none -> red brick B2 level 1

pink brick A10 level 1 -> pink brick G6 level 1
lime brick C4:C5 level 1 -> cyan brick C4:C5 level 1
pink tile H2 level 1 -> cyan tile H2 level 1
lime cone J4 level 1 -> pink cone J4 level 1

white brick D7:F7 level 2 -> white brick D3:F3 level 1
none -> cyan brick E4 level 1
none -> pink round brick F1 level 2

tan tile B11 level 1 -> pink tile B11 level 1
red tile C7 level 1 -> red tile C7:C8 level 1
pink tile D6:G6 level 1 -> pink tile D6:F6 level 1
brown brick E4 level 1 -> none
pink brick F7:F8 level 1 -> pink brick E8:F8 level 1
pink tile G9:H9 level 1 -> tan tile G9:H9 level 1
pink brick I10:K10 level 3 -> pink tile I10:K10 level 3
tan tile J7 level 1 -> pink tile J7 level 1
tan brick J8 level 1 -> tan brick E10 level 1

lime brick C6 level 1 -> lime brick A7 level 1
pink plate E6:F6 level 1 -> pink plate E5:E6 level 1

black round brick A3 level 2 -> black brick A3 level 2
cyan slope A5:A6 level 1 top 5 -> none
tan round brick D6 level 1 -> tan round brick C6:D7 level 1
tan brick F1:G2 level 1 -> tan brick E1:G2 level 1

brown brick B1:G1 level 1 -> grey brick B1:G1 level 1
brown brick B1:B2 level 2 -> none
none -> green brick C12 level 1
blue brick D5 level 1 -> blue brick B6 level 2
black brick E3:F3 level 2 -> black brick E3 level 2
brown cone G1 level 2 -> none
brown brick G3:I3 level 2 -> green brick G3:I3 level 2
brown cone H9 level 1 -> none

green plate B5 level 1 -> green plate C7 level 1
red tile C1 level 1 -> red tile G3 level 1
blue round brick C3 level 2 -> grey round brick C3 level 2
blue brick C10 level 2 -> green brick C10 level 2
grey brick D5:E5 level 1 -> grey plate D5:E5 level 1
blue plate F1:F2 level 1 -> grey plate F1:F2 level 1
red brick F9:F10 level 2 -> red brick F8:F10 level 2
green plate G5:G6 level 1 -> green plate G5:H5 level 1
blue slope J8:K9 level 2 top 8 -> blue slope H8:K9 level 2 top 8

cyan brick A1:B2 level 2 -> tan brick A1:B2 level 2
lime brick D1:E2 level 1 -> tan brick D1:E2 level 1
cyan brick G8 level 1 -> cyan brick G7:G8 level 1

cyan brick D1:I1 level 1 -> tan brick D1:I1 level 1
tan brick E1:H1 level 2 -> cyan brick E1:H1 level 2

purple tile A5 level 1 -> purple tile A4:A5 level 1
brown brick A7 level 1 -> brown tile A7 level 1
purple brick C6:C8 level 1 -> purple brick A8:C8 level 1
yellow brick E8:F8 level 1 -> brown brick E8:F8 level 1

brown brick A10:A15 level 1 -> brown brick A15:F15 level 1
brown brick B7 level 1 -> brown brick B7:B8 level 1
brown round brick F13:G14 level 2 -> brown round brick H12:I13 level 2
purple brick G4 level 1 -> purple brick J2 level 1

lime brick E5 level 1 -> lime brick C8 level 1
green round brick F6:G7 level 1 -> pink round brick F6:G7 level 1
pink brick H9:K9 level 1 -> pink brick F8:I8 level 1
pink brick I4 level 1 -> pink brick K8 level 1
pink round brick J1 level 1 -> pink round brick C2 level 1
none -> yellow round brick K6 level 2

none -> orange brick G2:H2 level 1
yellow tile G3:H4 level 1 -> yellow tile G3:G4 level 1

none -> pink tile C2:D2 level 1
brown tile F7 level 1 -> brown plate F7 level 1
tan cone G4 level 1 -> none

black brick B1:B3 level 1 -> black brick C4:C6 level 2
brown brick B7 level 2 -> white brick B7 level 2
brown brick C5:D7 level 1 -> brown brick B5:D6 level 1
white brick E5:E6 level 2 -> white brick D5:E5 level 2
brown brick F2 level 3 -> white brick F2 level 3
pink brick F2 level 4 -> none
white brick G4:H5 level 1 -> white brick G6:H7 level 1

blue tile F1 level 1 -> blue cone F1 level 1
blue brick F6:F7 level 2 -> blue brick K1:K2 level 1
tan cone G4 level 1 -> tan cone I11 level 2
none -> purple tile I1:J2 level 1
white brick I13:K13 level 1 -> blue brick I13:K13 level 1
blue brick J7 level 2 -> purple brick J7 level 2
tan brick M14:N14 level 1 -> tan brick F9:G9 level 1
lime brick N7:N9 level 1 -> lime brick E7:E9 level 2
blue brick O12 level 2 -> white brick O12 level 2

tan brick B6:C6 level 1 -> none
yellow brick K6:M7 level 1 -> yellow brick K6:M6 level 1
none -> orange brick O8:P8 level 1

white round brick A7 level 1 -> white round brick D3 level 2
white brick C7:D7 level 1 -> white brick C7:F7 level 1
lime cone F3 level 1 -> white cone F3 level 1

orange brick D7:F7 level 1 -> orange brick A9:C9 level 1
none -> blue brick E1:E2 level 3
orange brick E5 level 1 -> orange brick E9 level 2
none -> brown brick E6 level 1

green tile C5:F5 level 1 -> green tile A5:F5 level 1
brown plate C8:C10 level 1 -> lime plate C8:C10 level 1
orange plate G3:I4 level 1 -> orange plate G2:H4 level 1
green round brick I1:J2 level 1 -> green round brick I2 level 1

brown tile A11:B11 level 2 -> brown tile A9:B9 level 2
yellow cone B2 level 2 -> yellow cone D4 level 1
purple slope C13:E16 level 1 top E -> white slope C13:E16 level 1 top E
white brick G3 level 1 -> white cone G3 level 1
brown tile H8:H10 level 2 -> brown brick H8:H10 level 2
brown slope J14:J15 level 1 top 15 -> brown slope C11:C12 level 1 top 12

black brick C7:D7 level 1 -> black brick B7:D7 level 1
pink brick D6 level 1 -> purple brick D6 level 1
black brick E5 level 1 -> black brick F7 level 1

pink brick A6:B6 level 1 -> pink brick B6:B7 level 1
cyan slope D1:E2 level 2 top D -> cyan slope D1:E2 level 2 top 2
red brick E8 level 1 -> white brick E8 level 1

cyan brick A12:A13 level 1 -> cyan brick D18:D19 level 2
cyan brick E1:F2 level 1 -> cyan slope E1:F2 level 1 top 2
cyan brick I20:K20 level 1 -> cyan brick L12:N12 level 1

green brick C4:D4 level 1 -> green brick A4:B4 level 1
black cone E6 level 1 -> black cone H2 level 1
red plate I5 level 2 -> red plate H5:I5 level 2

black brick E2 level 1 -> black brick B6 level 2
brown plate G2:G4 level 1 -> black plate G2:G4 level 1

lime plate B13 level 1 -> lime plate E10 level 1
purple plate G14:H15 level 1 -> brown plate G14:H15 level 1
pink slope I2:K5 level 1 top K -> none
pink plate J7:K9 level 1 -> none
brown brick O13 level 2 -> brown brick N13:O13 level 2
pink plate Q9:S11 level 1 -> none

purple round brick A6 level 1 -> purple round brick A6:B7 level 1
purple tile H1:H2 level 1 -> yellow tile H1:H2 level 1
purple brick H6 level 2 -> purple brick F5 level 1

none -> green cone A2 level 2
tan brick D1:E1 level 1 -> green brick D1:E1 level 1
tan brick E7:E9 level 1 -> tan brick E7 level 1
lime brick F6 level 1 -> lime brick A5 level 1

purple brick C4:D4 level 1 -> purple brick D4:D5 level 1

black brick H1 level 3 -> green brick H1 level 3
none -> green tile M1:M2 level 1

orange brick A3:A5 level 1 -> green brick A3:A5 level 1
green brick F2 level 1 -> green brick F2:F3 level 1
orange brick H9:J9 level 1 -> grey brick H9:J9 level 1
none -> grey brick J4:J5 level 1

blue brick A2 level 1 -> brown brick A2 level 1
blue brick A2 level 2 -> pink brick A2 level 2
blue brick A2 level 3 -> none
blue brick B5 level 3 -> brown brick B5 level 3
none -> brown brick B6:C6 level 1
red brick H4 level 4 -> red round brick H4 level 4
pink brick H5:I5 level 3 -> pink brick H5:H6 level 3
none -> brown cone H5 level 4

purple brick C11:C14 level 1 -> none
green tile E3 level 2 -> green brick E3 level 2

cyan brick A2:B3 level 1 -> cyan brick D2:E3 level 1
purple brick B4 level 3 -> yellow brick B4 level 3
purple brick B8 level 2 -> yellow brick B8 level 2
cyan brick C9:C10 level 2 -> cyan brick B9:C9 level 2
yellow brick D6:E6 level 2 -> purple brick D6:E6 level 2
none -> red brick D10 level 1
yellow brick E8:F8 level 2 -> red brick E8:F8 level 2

ABOUT THIS TASK
Write out exactly the lines between the start of the entries and the line containing "tan tile B11 level 1 -> pink tile B11 level 1", including that line and the first one.

REPLY
none -> red brick B2 level 1

pink brick A10 level 1 -> pink brick G6 level 1
lime brick C4:C5 level 1 -> cyan brick C4:C5 level 1
pink tile H2 level 1 -> cyan tile H2 level 1
lime cone J4 level 1 -> pink cone J4 level 1

white brick D7:F7 level 2 -> white brick D3:F3 level 1
none -> cyan brick E4 level 1
none -> pink round brick F1 level 2

tan tile B11 level 1 -> pink tile B11 level 1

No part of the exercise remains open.